Pictures excluded, reproduce exactly the lines below from the one with "none -> blue 1x1 tile [493,169,549,219]" through the one with "none -> blue 1x1 tile [234,251,292,305]", both included.
┌────────
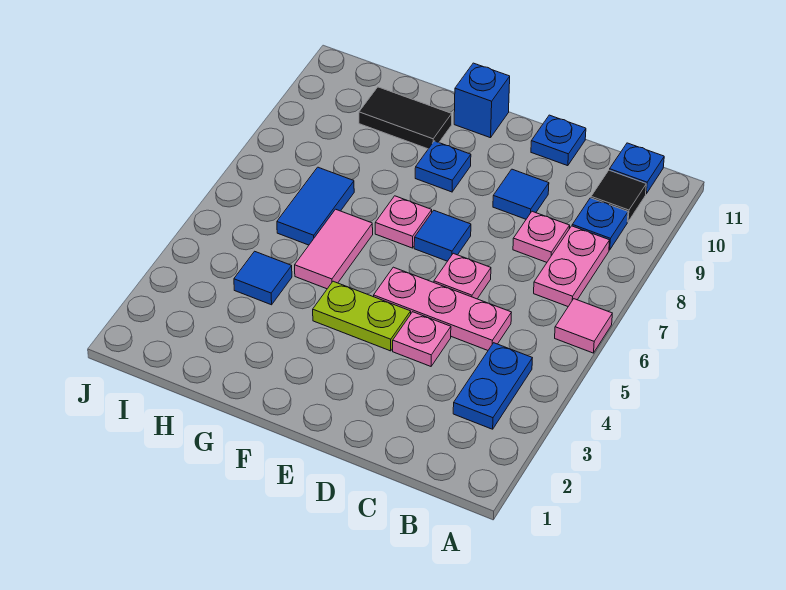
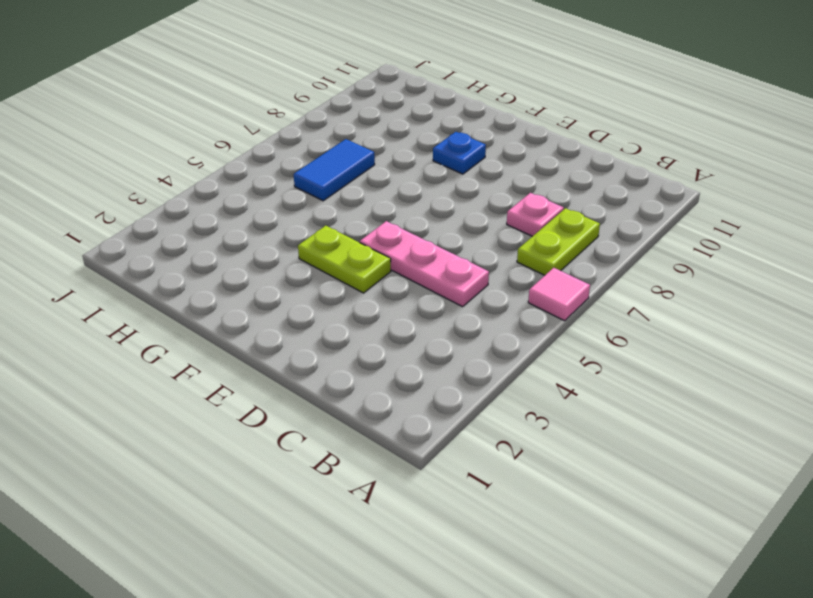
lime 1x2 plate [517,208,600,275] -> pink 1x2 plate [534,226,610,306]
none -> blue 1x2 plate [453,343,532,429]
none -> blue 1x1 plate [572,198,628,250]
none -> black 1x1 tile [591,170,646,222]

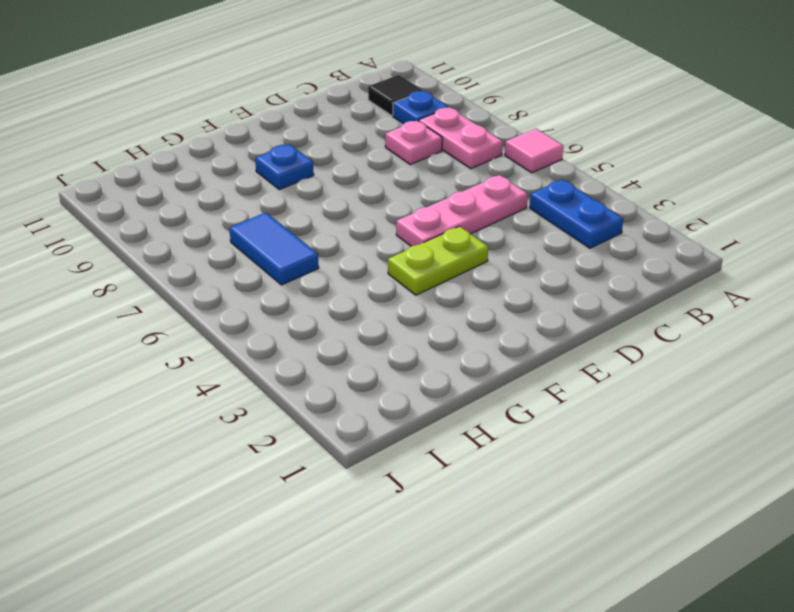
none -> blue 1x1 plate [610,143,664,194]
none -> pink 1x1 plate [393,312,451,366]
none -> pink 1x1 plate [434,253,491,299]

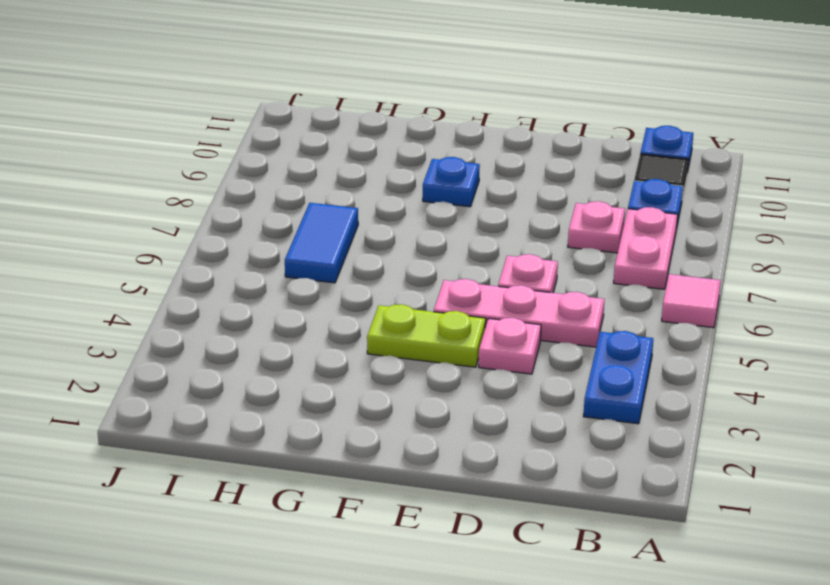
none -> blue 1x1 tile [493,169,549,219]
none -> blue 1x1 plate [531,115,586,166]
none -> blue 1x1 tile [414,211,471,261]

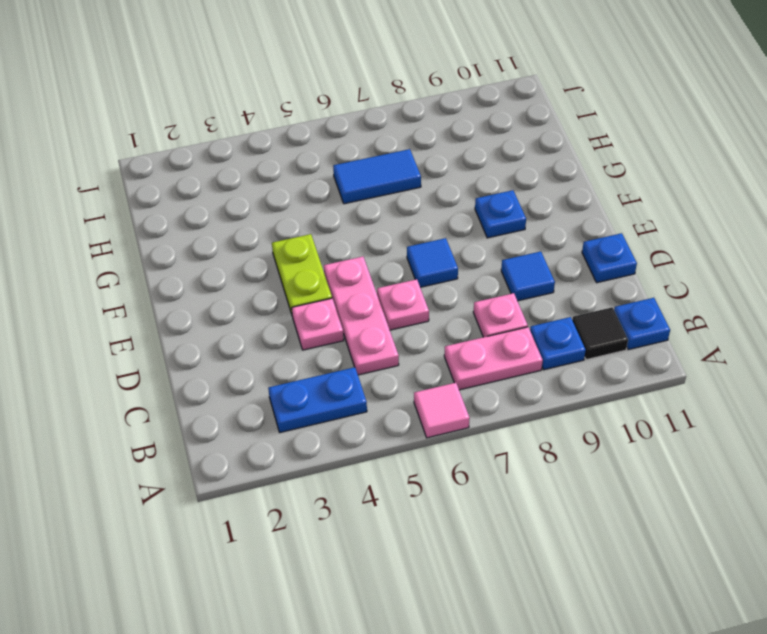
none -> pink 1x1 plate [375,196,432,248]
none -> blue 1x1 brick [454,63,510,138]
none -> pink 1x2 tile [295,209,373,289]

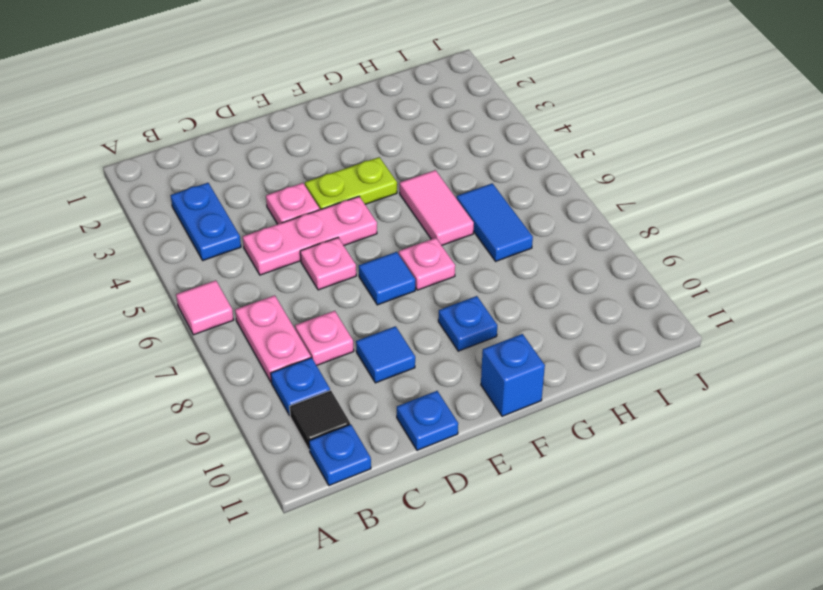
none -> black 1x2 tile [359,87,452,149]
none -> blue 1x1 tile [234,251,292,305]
└────────
┌────────
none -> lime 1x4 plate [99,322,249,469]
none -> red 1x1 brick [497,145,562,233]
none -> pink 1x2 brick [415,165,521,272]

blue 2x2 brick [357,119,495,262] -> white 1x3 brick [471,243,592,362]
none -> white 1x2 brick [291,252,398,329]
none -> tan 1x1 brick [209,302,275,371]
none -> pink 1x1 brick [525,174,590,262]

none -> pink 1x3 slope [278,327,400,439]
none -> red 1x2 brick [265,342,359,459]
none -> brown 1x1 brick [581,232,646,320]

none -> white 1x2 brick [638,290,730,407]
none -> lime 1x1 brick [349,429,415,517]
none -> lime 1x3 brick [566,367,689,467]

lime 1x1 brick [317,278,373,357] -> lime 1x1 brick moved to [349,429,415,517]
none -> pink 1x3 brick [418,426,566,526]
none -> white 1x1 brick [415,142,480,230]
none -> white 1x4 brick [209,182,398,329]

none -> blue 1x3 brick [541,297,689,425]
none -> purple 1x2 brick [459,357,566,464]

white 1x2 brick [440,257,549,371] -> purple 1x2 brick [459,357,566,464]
└────────
# Response to this exercise
none -> blue 1x1 tile [493,169,549,219]
none -> blue 1x1 plate [531,115,586,166]
none -> blue 1x1 tile [414,211,471,261]

none -> pink 1x1 plate [375,196,432,248]
none -> blue 1x1 brick [454,63,510,138]
none -> pink 1x2 tile [295,209,373,289]

none -> black 1x2 tile [359,87,452,149]
none -> blue 1x1 tile [234,251,292,305]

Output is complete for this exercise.